- About this task: Please return every line of the records below that contains the word "relocated".

======== Exercise materials ========

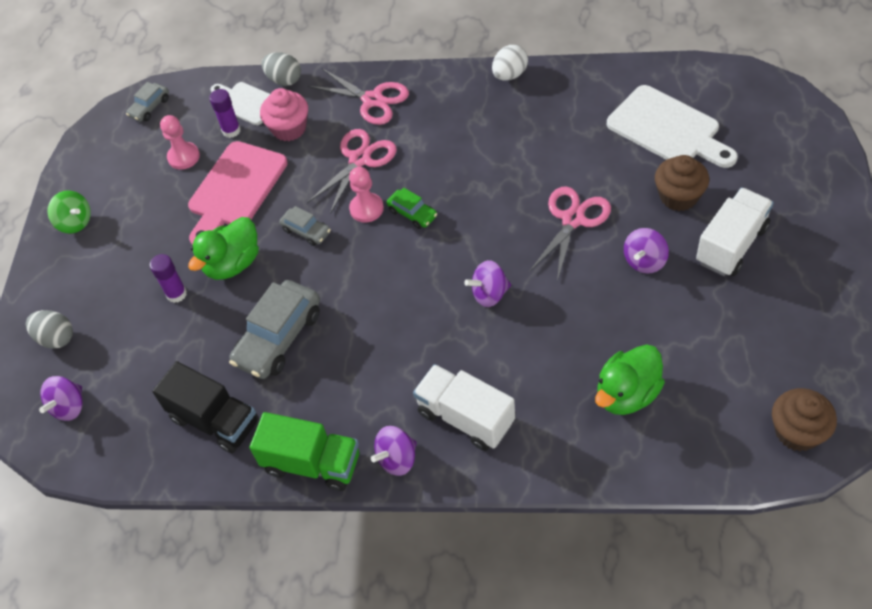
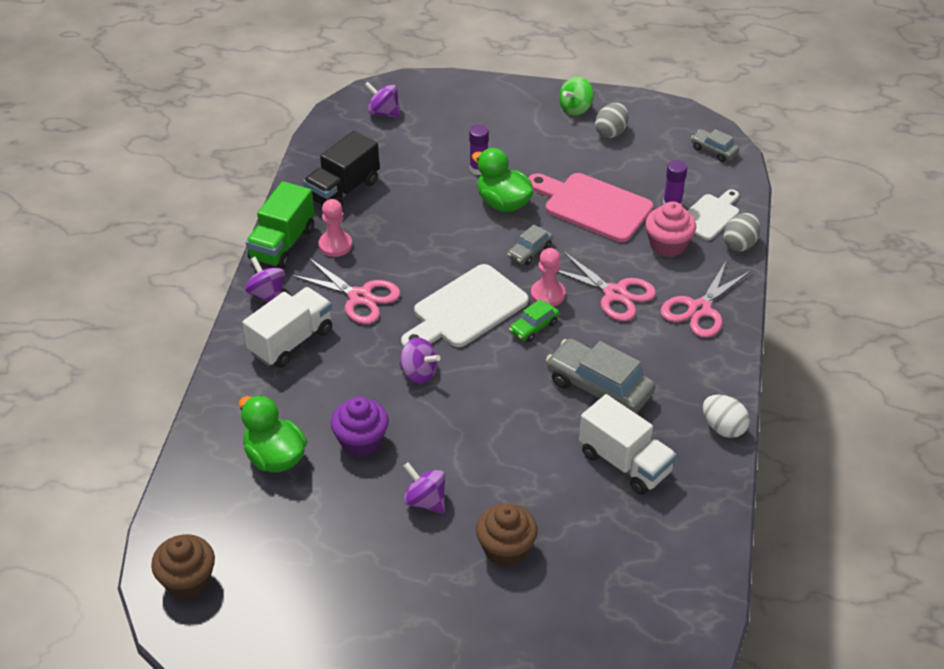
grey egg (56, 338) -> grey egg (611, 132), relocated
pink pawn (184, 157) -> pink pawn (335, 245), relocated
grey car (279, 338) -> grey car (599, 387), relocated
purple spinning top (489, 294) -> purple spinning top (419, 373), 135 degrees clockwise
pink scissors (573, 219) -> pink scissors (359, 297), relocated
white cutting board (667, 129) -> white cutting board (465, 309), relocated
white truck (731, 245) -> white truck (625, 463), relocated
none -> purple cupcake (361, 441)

========

- Written answer:
grey egg (56, 338) -> grey egg (611, 132), relocated
pink pawn (184, 157) -> pink pawn (335, 245), relocated
grey car (279, 338) -> grey car (599, 387), relocated
pink scissors (573, 219) -> pink scissors (359, 297), relocated
white cutting board (667, 129) -> white cutting board (465, 309), relocated
white truck (731, 245) -> white truck (625, 463), relocated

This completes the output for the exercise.